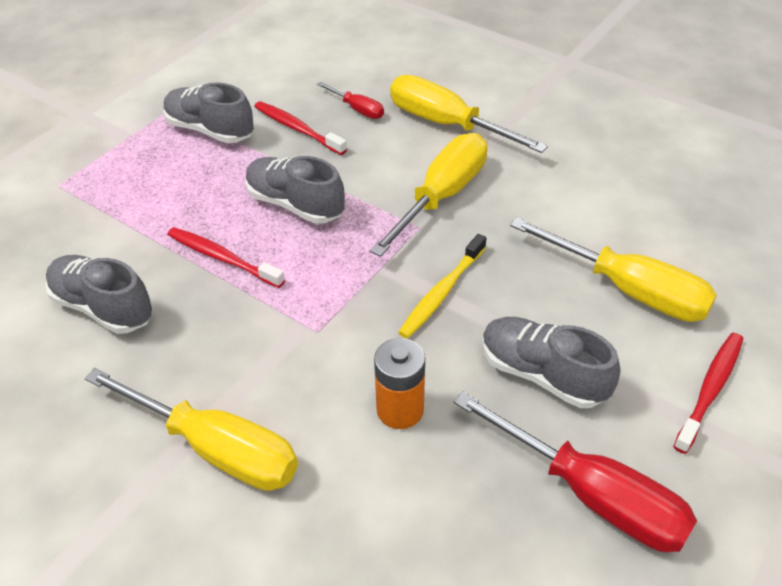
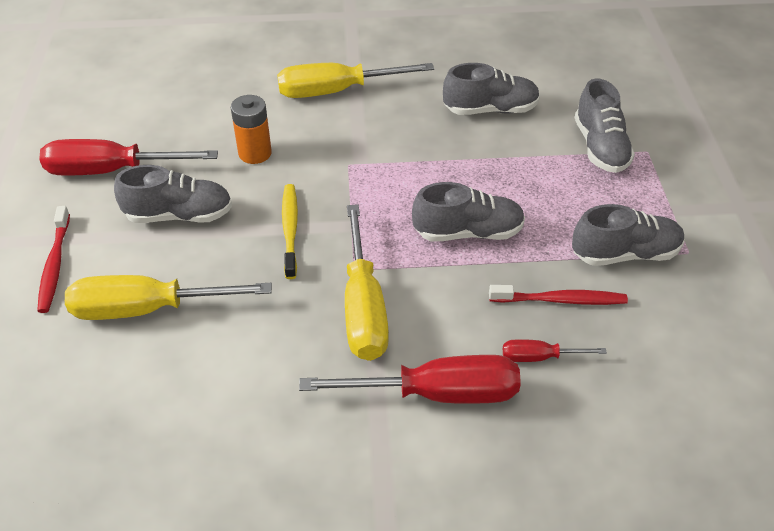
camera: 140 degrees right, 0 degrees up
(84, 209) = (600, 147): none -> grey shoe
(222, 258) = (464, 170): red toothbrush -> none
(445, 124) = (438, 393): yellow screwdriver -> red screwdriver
==
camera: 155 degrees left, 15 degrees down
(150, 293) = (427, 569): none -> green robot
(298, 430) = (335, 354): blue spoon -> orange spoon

- **EXERCISE REQUIREMENTS**
Starting at the line that contains "(84, 209) = (600, 147): none -> grey shoe" and stopping after the line that contains "(445, 124) = (438, 393): yellow", write out every line exactly as it appears above, and no other line.

- **WRITTEN ANSWER**
(84, 209) = (600, 147): none -> grey shoe
(222, 258) = (464, 170): red toothbrush -> none
(445, 124) = (438, 393): yellow screwdriver -> red screwdriver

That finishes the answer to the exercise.